Given task - Which lines in the material contain the word "treble"? Gather each of them, treating uppercase and lowercase letters as different.

(Records held in a dataset)
++++++++++
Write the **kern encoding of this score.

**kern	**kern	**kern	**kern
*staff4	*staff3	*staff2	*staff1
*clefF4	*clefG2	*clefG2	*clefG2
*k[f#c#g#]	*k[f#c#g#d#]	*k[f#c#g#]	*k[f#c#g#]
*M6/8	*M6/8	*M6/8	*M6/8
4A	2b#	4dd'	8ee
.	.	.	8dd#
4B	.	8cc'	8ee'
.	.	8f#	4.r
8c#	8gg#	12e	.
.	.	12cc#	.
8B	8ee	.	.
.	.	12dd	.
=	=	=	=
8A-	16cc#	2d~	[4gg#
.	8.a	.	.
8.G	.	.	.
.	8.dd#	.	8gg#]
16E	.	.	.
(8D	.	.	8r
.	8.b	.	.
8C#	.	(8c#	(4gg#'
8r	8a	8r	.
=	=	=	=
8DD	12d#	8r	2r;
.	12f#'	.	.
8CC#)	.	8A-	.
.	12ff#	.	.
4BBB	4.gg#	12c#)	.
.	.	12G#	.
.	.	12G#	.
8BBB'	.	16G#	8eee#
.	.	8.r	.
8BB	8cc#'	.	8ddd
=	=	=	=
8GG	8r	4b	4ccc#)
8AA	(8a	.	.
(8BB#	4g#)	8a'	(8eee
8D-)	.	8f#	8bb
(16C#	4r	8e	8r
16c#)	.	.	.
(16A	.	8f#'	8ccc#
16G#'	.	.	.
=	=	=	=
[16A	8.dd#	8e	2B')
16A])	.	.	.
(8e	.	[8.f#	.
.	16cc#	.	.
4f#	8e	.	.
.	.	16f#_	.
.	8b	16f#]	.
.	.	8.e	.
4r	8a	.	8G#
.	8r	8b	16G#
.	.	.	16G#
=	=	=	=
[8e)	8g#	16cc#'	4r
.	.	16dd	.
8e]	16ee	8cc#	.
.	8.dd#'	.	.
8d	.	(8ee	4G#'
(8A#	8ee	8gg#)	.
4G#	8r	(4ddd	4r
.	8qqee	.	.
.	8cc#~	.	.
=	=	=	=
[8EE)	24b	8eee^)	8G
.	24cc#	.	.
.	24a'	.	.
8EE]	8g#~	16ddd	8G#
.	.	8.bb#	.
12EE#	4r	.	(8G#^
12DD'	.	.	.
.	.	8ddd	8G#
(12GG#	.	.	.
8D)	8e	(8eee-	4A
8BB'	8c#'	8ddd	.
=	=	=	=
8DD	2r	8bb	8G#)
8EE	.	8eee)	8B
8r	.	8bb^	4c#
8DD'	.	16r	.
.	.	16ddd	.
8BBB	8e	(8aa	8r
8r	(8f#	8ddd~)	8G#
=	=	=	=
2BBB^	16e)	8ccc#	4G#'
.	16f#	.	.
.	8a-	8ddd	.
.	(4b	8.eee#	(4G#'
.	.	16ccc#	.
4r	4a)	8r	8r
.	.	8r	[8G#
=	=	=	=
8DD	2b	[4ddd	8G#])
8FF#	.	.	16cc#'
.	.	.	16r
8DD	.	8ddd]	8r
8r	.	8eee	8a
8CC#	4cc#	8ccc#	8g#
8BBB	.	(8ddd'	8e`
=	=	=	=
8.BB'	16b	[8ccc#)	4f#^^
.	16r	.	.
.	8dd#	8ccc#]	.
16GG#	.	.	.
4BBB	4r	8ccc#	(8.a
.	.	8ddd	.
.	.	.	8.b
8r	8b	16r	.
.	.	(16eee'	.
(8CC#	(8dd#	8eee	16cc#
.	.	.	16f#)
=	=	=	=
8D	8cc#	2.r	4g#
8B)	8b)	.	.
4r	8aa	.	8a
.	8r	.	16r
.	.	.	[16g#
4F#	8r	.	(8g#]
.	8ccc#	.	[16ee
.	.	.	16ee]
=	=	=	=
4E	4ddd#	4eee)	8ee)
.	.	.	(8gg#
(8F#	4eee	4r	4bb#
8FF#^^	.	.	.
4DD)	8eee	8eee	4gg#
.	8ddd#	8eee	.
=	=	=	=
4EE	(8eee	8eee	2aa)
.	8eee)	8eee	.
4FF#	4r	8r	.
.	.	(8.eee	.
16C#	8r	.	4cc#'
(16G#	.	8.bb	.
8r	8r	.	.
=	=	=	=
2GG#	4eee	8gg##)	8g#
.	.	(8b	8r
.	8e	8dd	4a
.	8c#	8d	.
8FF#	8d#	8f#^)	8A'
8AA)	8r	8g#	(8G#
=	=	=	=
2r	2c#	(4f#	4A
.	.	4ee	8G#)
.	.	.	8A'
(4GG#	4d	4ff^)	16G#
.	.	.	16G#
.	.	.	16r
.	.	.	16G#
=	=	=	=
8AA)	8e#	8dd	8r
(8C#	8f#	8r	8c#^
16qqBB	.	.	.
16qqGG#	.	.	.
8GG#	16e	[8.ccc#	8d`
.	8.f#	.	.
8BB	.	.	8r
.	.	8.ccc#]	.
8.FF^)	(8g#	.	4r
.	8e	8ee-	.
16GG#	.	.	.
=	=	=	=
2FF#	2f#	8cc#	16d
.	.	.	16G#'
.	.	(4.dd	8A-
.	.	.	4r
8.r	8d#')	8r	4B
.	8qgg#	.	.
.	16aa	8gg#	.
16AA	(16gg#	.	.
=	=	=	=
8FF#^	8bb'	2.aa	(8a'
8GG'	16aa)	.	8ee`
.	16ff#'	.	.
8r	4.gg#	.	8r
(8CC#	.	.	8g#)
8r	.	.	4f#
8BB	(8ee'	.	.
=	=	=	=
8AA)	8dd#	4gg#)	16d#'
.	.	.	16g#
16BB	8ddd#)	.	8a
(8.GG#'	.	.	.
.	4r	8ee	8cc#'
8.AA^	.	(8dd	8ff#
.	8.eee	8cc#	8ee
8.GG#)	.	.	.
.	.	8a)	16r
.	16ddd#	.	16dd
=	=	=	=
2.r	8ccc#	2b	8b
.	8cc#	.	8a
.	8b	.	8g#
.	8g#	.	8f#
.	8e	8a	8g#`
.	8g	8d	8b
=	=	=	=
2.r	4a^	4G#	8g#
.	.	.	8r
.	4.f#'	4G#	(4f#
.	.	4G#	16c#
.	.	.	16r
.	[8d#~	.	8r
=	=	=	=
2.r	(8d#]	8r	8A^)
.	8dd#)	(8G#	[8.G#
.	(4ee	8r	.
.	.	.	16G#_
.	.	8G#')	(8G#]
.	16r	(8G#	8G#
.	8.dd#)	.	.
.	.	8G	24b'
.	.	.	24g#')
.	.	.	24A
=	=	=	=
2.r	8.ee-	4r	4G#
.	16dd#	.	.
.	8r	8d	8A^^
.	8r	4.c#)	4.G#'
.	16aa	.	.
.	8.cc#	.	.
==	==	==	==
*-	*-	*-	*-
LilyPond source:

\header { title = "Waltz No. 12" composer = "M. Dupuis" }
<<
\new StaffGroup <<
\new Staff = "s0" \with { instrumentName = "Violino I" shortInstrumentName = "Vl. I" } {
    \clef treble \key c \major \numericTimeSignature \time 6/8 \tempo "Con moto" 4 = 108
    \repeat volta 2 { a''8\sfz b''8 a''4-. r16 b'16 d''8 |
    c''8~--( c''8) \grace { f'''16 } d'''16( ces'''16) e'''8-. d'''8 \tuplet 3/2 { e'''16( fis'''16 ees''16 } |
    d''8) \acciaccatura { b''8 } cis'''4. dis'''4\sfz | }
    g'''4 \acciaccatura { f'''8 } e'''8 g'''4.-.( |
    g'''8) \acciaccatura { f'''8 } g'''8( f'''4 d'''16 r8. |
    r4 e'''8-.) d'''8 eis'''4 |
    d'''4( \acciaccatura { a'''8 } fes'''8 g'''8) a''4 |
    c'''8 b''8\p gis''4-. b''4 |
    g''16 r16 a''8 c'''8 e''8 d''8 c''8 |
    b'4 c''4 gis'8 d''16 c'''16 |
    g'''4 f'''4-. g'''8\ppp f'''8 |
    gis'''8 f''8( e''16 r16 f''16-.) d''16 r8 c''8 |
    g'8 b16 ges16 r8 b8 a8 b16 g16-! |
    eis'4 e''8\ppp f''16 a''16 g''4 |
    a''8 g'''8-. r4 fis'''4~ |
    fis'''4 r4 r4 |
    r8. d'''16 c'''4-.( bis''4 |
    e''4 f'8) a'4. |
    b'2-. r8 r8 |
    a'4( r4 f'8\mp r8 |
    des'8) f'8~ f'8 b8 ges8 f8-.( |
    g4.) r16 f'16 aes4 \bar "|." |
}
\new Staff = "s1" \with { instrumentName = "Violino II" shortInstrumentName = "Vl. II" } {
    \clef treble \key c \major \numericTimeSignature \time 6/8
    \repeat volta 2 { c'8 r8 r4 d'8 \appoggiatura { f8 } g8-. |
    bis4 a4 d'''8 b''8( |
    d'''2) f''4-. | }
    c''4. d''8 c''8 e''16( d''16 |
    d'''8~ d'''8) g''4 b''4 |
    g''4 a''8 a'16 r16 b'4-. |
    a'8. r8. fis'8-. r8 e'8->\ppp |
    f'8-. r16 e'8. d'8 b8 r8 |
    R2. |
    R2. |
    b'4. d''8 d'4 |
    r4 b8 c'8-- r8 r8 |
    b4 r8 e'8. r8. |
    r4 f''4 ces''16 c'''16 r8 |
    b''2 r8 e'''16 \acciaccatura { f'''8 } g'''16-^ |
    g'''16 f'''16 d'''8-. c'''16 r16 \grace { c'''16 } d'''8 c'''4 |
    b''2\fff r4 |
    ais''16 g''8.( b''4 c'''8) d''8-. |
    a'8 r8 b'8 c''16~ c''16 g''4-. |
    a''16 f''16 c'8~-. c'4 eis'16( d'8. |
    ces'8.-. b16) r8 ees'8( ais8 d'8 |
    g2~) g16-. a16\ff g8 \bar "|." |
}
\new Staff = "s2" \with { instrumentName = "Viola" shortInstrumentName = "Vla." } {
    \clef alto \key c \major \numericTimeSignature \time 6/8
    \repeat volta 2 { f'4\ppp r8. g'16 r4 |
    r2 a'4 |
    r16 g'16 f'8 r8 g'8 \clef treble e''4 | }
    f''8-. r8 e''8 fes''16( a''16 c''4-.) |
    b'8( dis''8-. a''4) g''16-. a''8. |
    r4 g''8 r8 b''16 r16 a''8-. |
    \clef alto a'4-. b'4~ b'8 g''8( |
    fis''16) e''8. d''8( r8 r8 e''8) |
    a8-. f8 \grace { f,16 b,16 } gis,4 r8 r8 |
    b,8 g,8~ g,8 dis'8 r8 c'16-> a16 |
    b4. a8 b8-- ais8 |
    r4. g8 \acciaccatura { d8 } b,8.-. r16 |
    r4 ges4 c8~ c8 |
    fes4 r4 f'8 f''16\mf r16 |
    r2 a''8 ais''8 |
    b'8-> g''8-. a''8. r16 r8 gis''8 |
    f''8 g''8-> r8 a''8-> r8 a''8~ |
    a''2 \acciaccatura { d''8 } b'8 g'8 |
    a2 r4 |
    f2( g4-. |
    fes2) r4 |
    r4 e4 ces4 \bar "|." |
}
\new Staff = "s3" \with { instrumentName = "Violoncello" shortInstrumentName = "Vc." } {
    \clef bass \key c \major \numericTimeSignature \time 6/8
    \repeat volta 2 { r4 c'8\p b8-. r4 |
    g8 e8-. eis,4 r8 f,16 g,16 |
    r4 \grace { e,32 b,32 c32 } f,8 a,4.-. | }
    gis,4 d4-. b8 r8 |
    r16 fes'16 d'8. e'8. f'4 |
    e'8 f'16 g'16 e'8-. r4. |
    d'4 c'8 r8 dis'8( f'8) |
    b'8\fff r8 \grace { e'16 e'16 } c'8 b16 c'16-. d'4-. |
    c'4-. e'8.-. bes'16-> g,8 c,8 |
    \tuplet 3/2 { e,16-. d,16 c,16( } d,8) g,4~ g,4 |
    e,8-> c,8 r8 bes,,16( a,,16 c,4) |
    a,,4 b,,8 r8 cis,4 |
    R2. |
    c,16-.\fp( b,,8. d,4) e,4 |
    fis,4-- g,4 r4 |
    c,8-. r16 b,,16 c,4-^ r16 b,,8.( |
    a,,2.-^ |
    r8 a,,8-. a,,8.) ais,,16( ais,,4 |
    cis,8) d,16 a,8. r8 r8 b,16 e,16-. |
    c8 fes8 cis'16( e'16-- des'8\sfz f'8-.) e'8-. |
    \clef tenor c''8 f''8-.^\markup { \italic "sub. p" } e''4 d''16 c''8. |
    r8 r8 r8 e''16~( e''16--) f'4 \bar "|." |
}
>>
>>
++++++++++
Result below -
    \clef treble \key c \major \numericTimeSignature \time 6/8 \tempo "Con moto" 4 = 108
    \clef treble \key c \major \numericTimeSignature \time 6/8
    r16 g'16 f'8 r8 g'8 \clef treble e''4 | }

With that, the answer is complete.